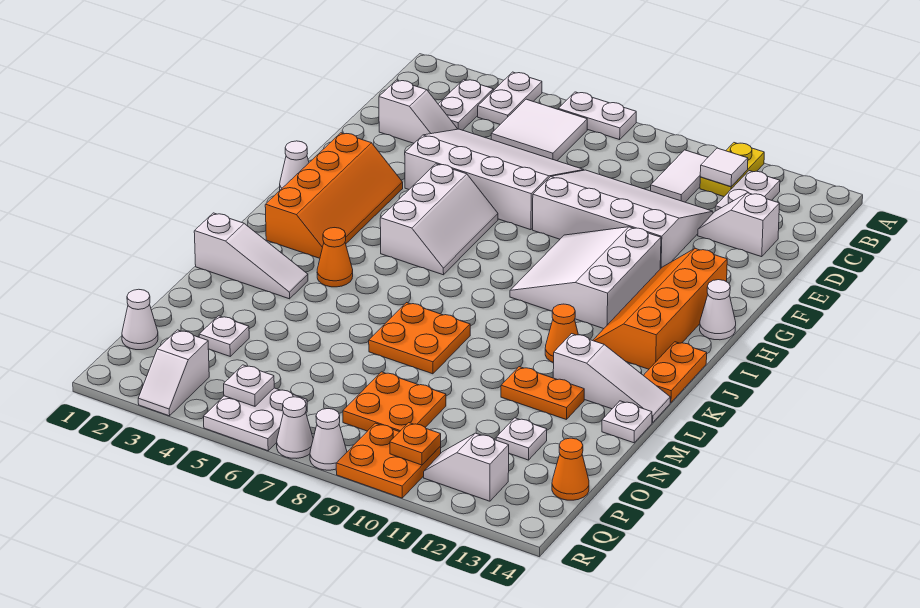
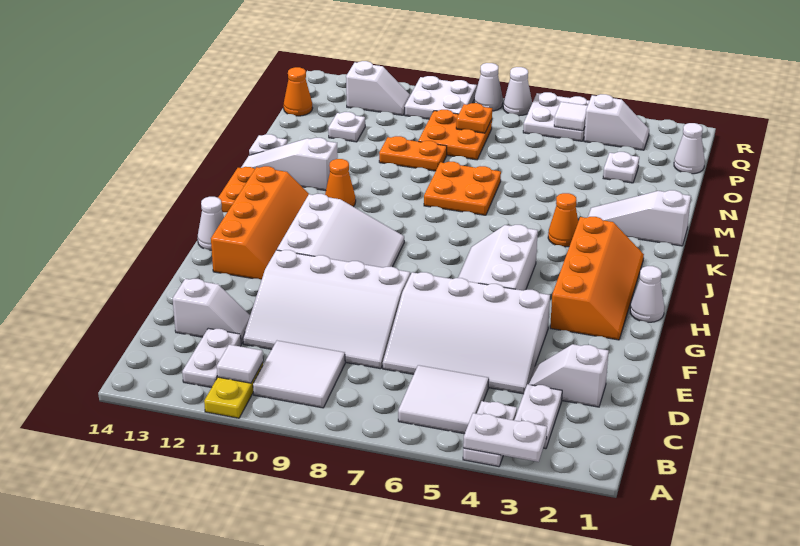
white plate A6:A7 level 1 -> white plate A3:A4 level 2
white tile B10:C10 level 1 -> white tile B9:C10 level 1
orange slope G2:J3 level 1 top 2 -> orange slope G2:J3 level 1 top 3
orange plate M11:M12 level 1 -> orange plate N9:N10 level 1
white slope Q3:R3 level 1 top Q -> white slope Q3:Q4 level 1 top 4
white plate Q5 level 2 -> white tile Q5 level 2
orange plate Q9:R10 level 1 -> white plate Q9:R10 level 1
orange plate Q10 level 2 -> orange plate P8 level 2

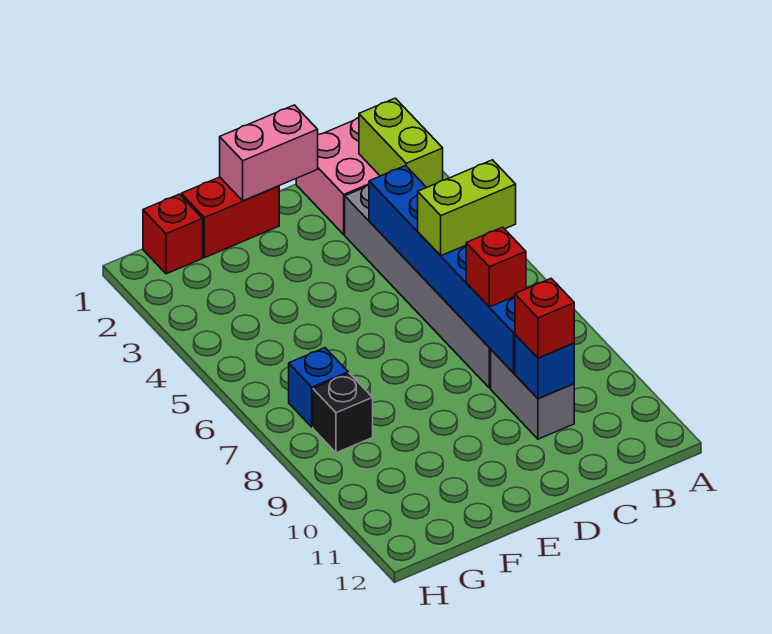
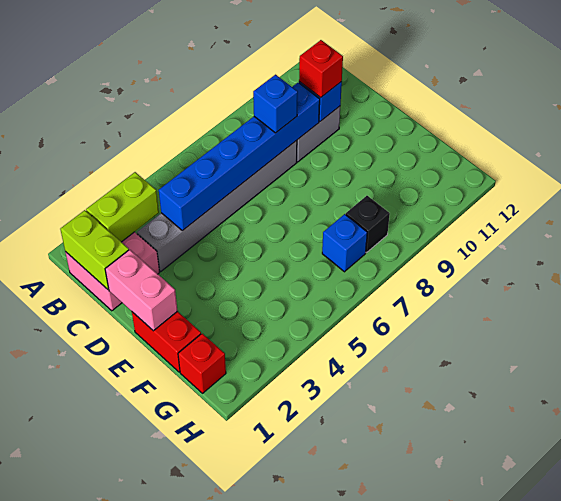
lime brick B6:C6 level 3 -> lime brick B1:C1 level 2
red brick C8 level 3 -> blue brick C8 level 3

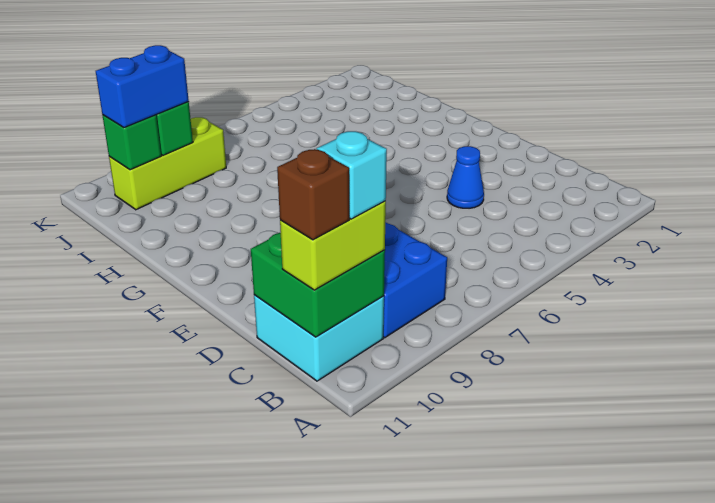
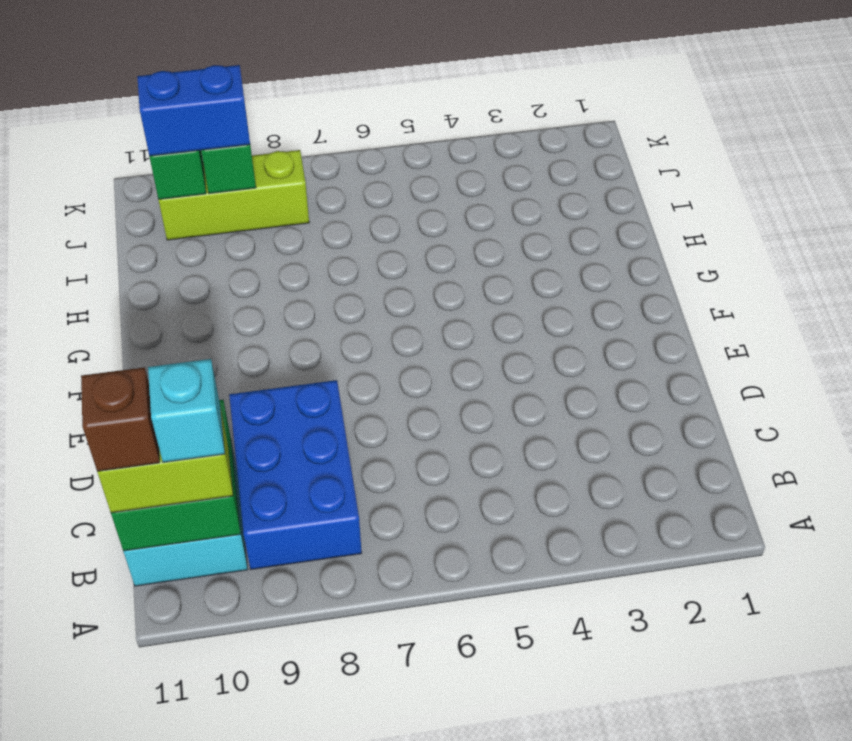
blue cone D4 level 1 -> none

________________

> **WHAT YOU ARE ASKED TO DO**:
Check each line above for the word "blue" and copy the ones that have it.

> **ANSWER TO THIS TASK**:
red brick C8 level 3 -> blue brick C8 level 3
blue cone D4 level 1 -> none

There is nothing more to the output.